### AIM OF THE TASK
Every line of the records below from the line with "purple triangle: (35, 54) -> (50, 50), moved" up to and including the line with "blue rectangle: (92, 71) -> (158, 102), moved" must be reproduced exactly, and no line outside that range.

### DATA
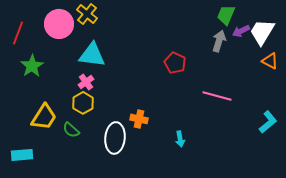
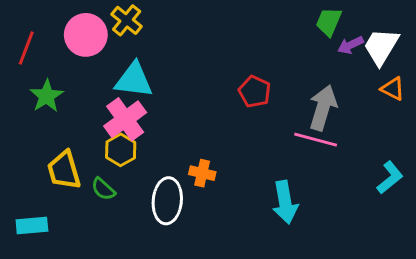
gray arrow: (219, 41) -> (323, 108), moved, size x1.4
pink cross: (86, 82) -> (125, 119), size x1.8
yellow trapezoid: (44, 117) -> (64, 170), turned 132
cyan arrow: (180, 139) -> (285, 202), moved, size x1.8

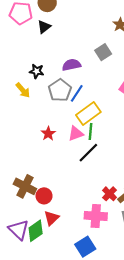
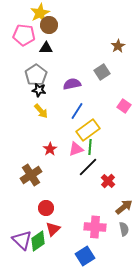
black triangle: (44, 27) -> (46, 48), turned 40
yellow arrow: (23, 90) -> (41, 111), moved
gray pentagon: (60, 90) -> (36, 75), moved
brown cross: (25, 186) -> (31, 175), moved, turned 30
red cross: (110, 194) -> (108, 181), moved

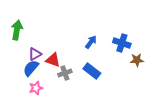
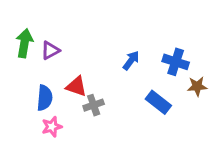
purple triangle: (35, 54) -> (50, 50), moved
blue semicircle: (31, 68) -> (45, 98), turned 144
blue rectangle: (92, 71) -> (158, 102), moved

---

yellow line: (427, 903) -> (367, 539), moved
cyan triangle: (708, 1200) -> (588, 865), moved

* * *

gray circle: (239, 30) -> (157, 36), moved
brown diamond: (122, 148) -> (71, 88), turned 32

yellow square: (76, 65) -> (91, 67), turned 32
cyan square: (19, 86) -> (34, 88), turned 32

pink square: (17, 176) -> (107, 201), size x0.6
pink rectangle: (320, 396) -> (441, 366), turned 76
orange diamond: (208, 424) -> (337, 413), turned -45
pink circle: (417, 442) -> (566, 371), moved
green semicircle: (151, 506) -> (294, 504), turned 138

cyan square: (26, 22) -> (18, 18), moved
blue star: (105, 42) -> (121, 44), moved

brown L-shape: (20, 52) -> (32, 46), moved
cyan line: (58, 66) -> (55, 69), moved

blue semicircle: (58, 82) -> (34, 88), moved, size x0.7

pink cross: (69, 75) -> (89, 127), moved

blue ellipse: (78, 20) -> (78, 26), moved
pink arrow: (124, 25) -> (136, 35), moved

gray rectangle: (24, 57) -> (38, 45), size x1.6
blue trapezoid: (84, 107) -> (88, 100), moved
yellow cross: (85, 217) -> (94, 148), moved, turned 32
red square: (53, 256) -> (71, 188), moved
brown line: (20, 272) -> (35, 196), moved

### EXERCISE ANSWER
purple triangle: (35, 54) -> (50, 50), moved
blue semicircle: (31, 68) -> (45, 98), turned 144
blue rectangle: (92, 71) -> (158, 102), moved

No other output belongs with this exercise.